_THE RECORDS_:
[Start of Attachment]

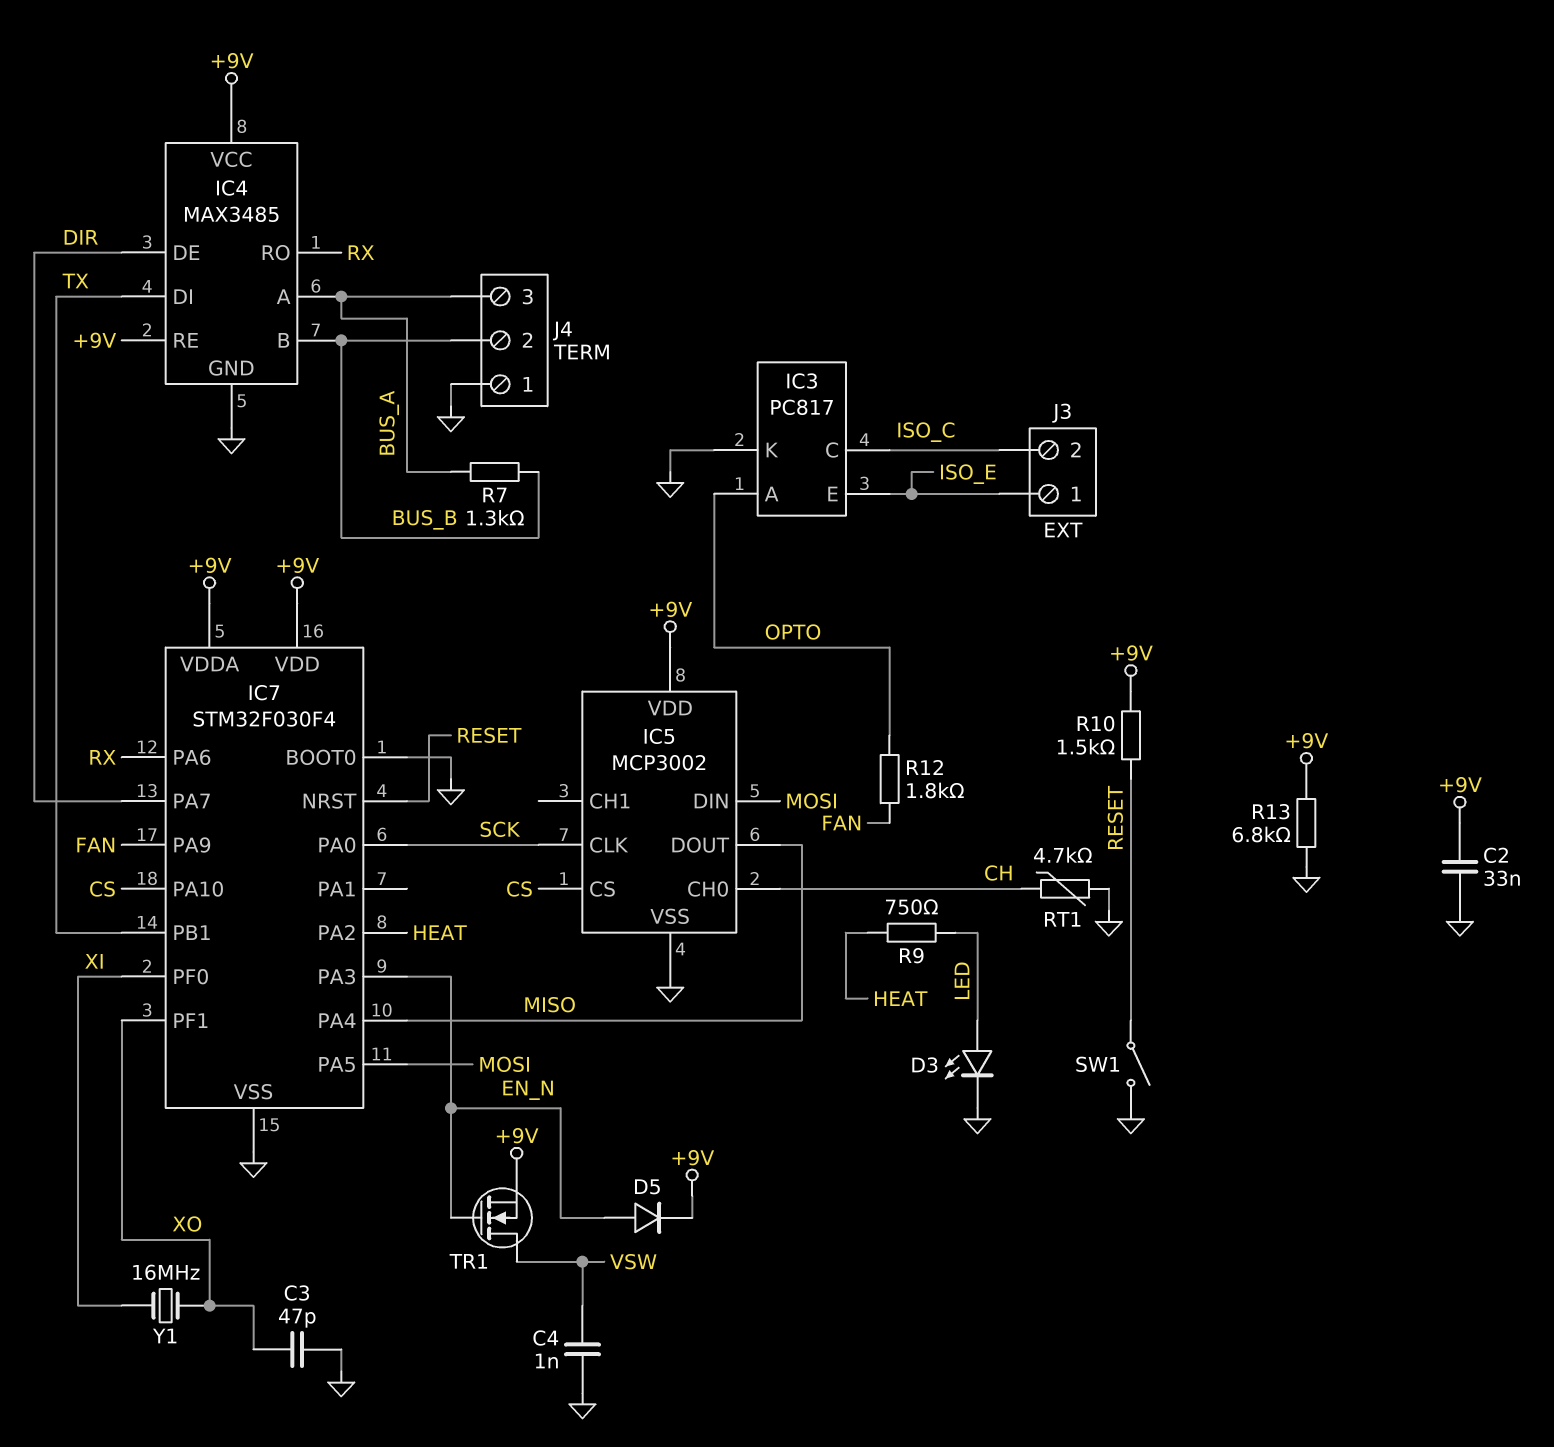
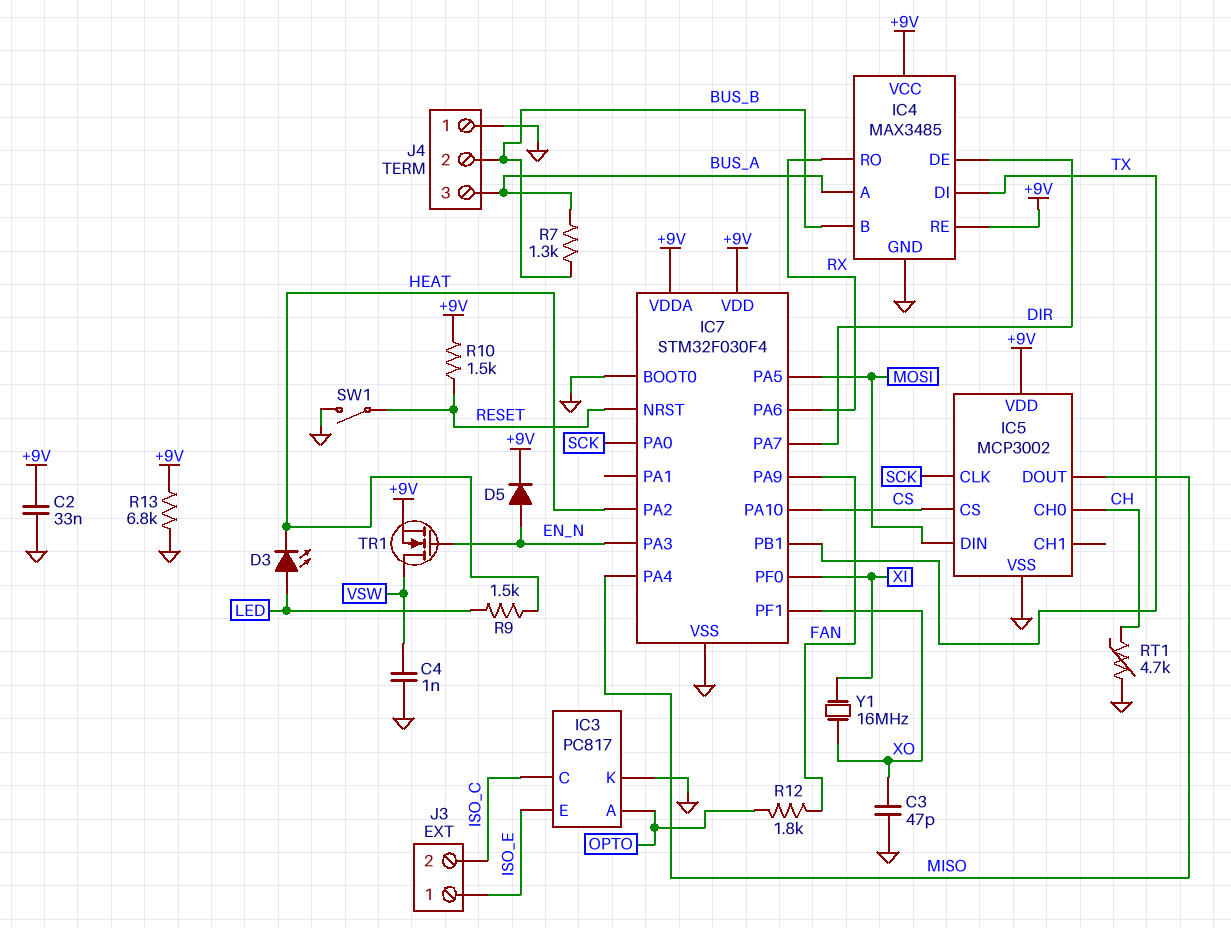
D3: LED (A LED, K GND) -> LED (A LED, K HEAT)
R9: 750 (HEAT, LED) -> 1.5k (HEAT, LED)

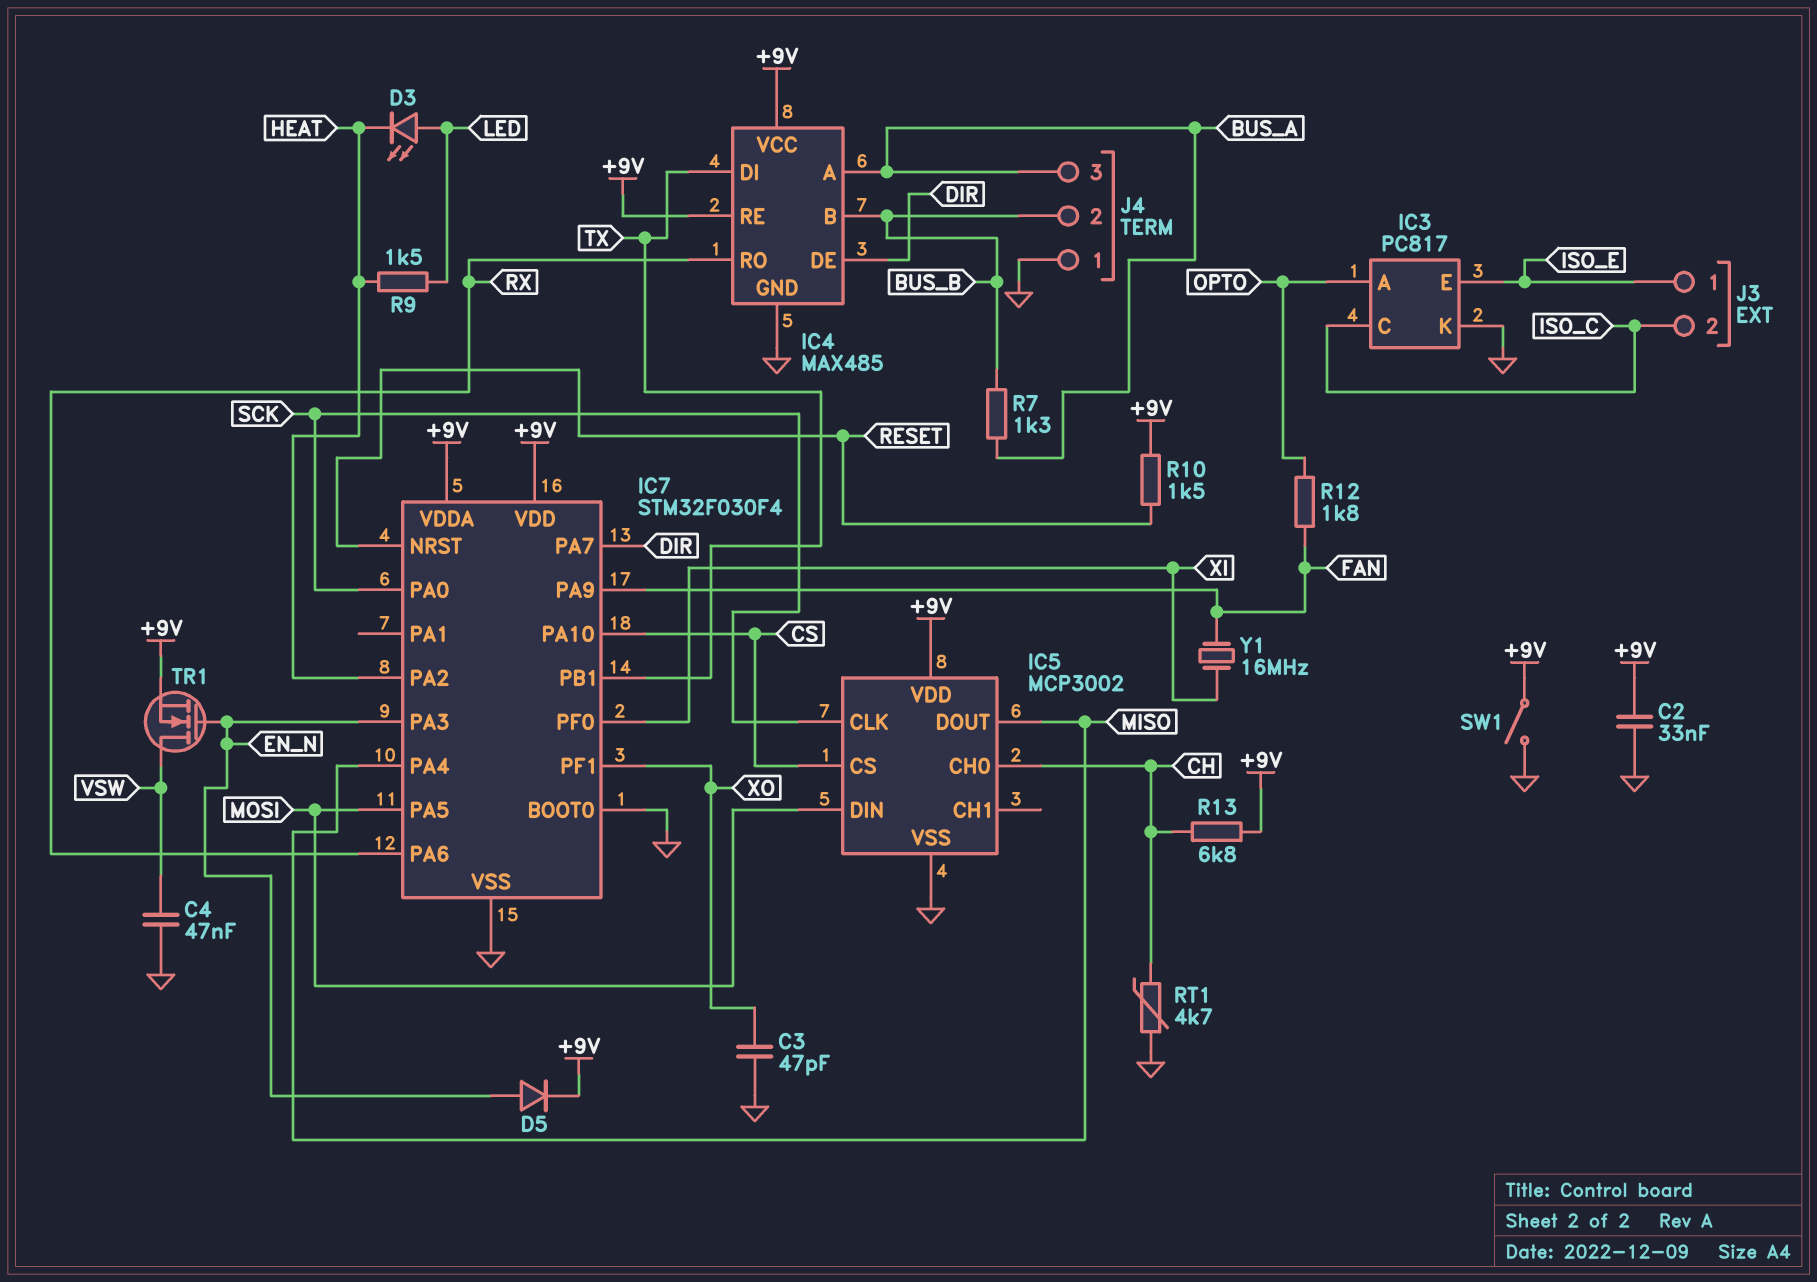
C4: 1nF (GND, VSW) -> 47nF (GND, VSW)
IC4: MAX3485 -> MAX485
R13: 6.8k (+9V, GND) -> 6.8k (+9V, CH)
SW1: switch (GND, RESET) -> switch (+9V, GND)
Y1: 16MHz (XI, XO) -> 16MHz (FAN, XI)

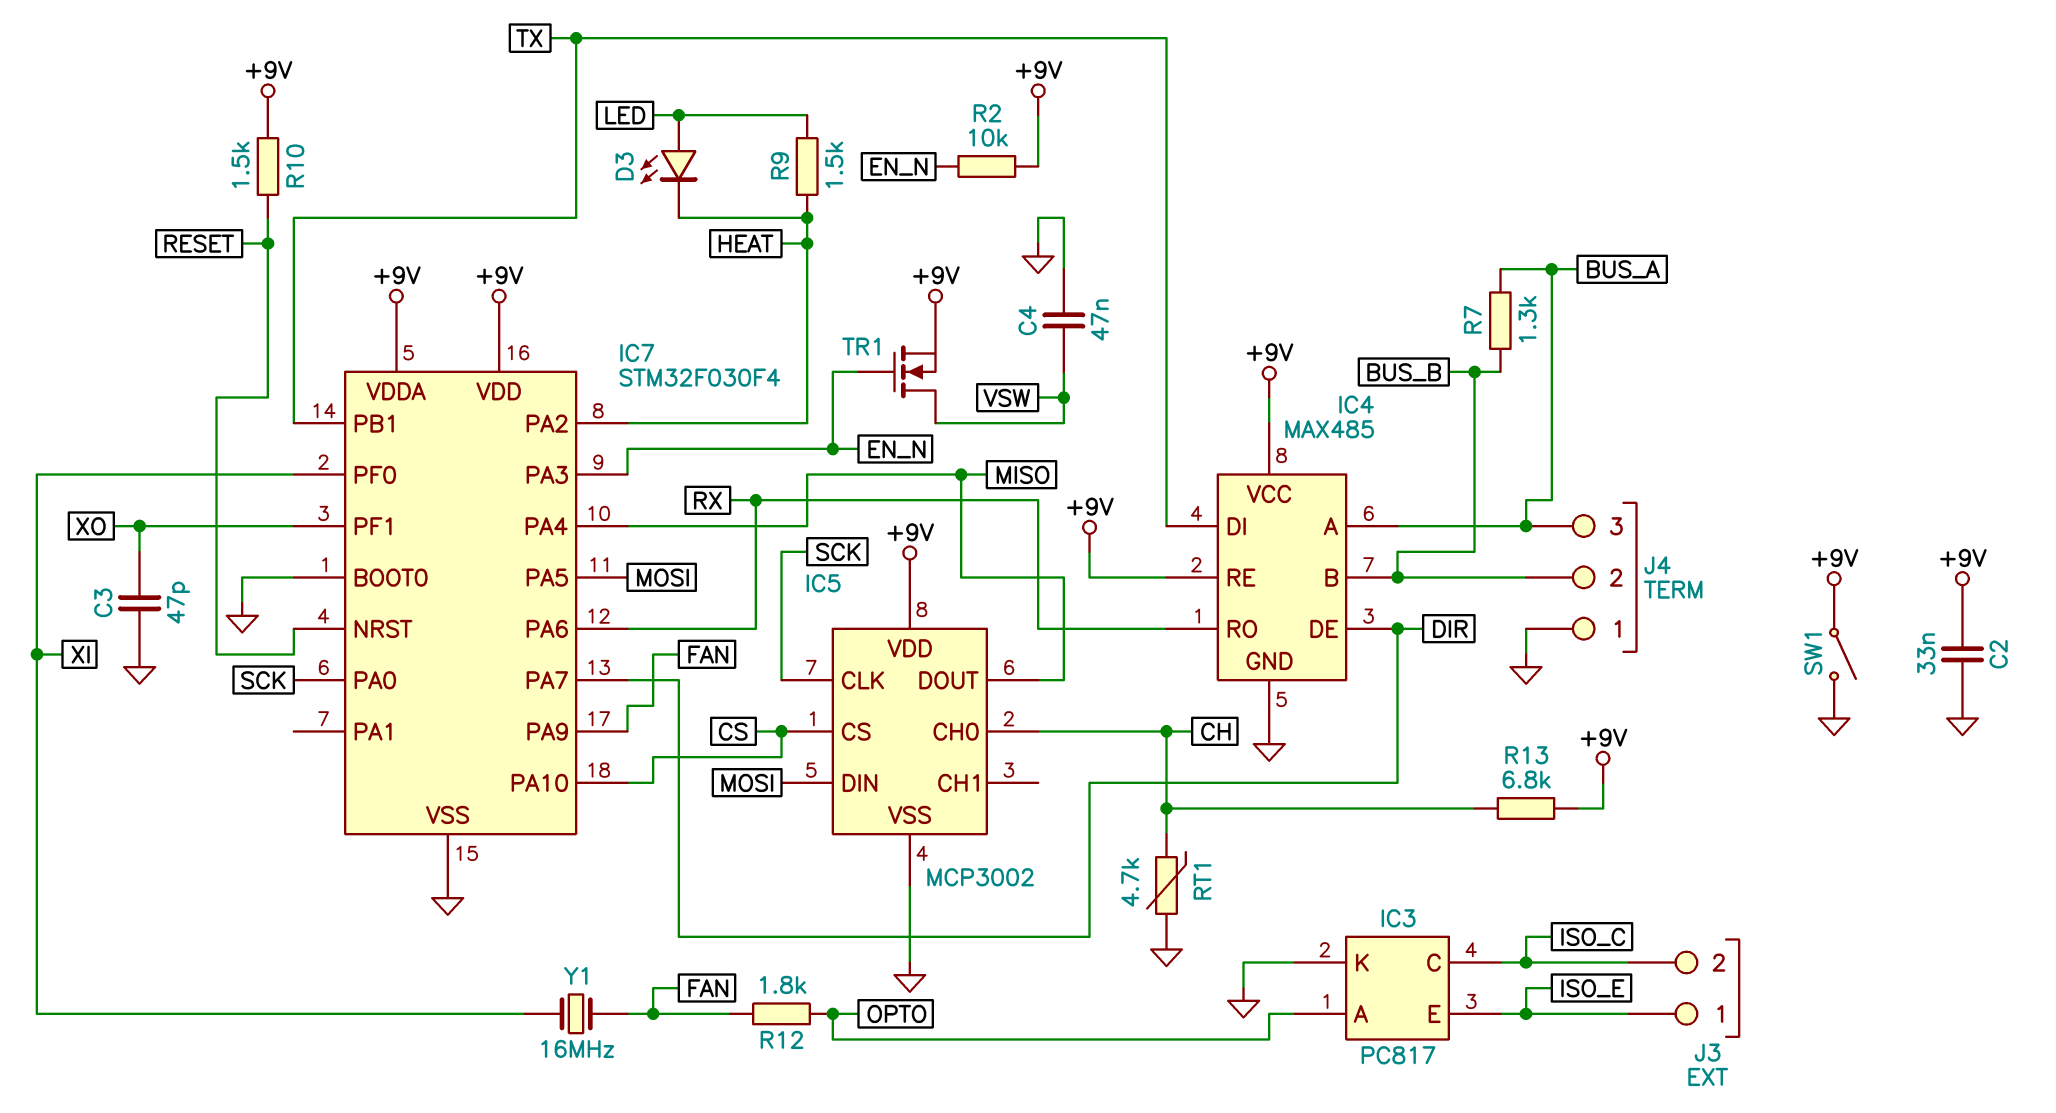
D5: diode (A EN_N, K +9V) -> none
R2: none -> 10k (+9V, EN_N)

[End of Attachment]

Your answer must be an exact copy of the records above, with no pictures included.

D3: LED (A LED, K GND) -> LED (A LED, K HEAT)
R9: 750 (HEAT, LED) -> 1.5k (HEAT, LED)

C4: 1nF (GND, VSW) -> 47nF (GND, VSW)
IC4: MAX3485 -> MAX485
R13: 6.8k (+9V, GND) -> 6.8k (+9V, CH)
SW1: switch (GND, RESET) -> switch (+9V, GND)
Y1: 16MHz (XI, XO) -> 16MHz (FAN, XI)

D5: diode (A EN_N, K +9V) -> none
R2: none -> 10k (+9V, EN_N)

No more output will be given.